* [Task goal]:
Omit the pictures and output exactly the lines from the start of the entries through the line containing "none -> yellow brick C11 level 2".

......

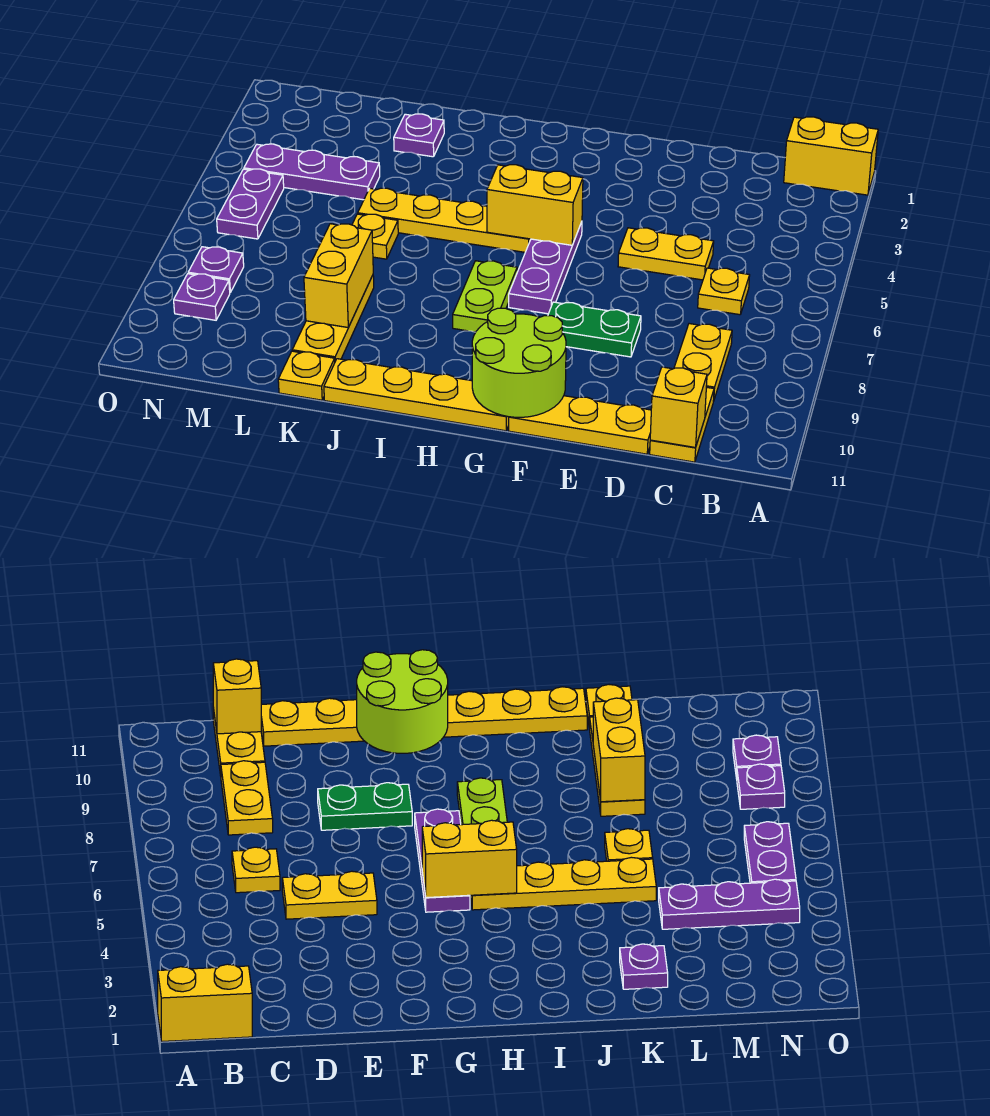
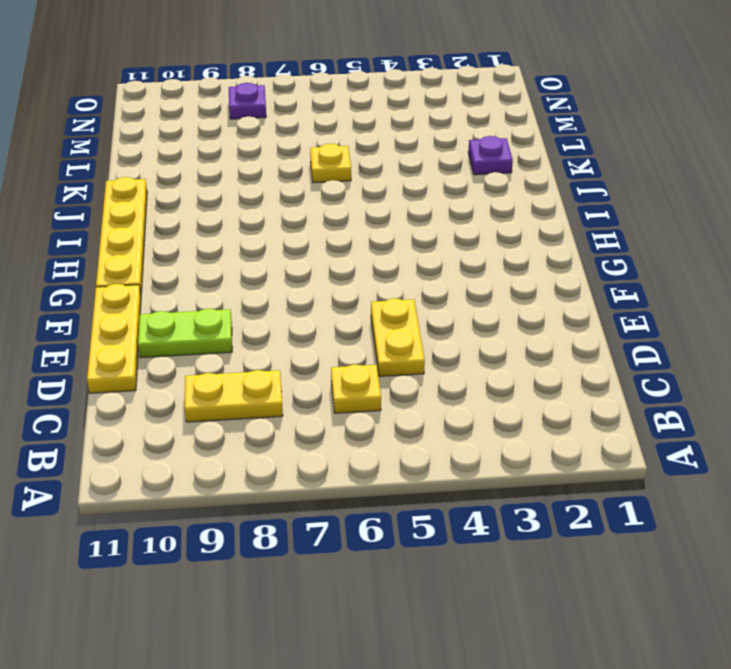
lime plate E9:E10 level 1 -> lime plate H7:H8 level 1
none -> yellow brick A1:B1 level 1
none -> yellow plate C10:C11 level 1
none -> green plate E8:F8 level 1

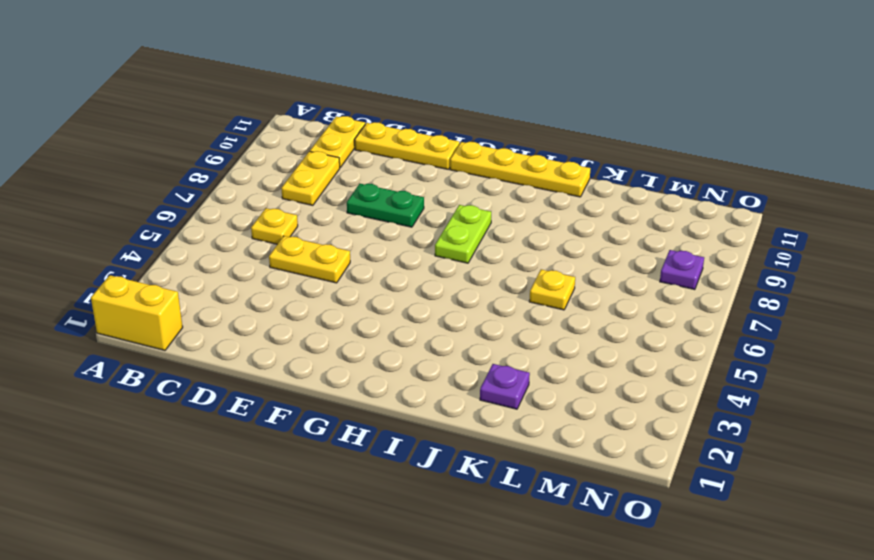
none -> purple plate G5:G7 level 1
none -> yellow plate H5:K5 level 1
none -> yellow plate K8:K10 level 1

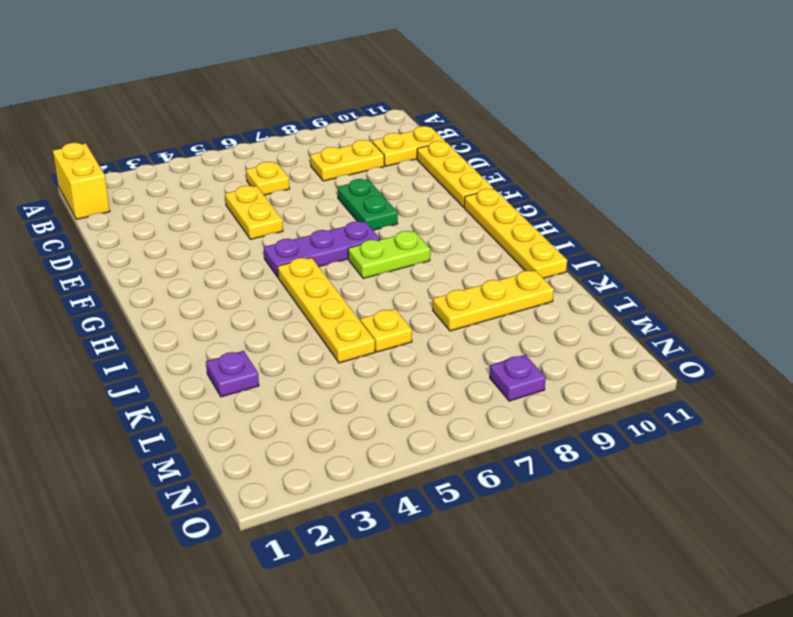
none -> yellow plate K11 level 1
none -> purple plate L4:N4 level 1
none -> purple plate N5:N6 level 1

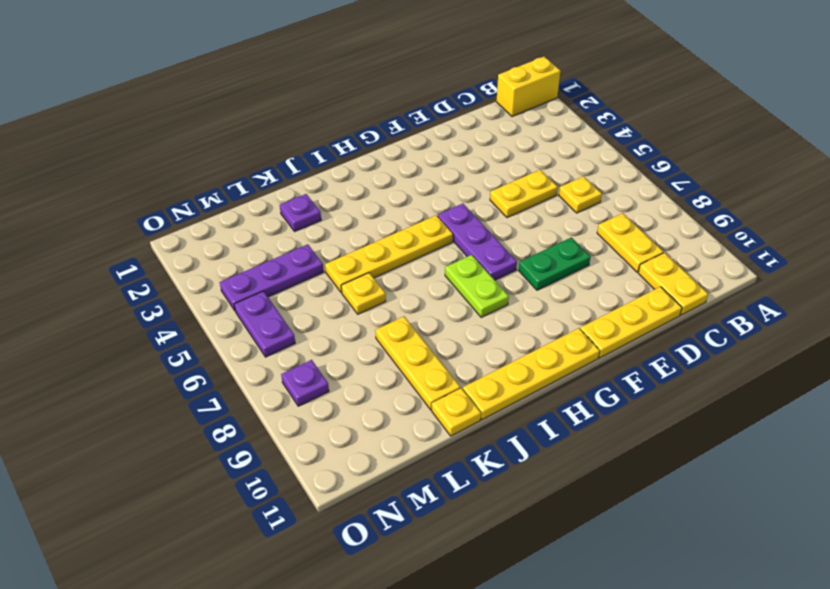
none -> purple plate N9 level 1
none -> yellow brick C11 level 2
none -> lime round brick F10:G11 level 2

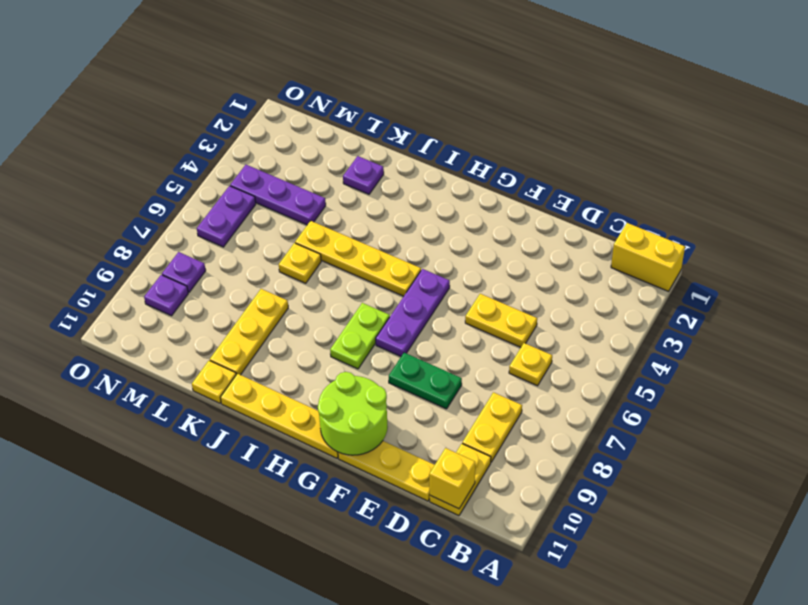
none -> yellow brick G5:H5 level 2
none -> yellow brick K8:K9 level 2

......

* [Answer for the task]:
lime plate E9:E10 level 1 -> lime plate H7:H8 level 1
none -> yellow brick A1:B1 level 1
none -> yellow plate C10:C11 level 1
none -> green plate E8:F8 level 1

none -> purple plate G5:G7 level 1
none -> yellow plate H5:K5 level 1
none -> yellow plate K8:K10 level 1

none -> yellow plate K11 level 1
none -> purple plate L4:N4 level 1
none -> purple plate N5:N6 level 1

none -> purple plate N9 level 1
none -> yellow brick C11 level 2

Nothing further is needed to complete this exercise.